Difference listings
__________________________________________________

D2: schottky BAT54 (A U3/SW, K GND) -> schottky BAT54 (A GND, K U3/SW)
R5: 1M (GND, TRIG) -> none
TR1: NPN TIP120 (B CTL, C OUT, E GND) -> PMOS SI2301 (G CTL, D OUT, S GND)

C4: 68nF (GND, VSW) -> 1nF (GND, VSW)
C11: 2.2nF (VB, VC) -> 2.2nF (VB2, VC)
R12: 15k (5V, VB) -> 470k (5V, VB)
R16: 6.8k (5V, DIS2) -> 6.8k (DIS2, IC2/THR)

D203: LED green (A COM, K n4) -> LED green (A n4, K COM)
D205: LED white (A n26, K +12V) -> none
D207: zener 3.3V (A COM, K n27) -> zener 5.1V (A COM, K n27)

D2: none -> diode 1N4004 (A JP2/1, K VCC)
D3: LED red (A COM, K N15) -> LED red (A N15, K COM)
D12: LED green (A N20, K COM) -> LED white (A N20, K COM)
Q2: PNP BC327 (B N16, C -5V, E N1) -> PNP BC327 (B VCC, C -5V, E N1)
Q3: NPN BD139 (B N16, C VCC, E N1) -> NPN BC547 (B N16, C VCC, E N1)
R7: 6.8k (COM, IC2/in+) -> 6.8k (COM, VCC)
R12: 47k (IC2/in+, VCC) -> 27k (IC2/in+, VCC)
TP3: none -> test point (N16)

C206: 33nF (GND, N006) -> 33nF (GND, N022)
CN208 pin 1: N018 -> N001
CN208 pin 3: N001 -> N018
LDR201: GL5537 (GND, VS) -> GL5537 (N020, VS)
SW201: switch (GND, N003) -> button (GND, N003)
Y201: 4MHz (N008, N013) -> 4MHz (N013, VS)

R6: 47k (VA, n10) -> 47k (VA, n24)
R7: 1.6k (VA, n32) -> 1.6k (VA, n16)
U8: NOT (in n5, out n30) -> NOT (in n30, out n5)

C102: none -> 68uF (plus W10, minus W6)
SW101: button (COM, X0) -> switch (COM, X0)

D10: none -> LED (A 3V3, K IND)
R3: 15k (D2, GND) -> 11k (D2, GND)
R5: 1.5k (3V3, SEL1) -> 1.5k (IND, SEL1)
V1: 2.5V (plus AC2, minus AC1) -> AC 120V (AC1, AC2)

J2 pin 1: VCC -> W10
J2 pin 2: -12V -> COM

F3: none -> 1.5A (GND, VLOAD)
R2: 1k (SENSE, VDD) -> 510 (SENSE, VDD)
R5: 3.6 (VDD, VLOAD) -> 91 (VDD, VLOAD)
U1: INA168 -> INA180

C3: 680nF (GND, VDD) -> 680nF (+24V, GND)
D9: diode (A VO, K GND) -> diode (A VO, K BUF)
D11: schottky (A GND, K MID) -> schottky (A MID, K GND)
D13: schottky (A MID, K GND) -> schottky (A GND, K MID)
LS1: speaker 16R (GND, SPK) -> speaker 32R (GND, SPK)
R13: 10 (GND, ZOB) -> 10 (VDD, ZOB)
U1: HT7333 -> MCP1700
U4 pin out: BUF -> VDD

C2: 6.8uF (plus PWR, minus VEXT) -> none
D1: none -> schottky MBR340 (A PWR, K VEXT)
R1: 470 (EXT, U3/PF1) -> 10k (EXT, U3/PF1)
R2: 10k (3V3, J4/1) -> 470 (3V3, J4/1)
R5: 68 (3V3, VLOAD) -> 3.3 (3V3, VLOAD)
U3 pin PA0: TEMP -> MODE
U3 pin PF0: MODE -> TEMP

__________________________________________________

**The problem**.
Looking at the records above, work out how many lines include the string "diode". Give the number and nothing else.

**Exercise output**.
2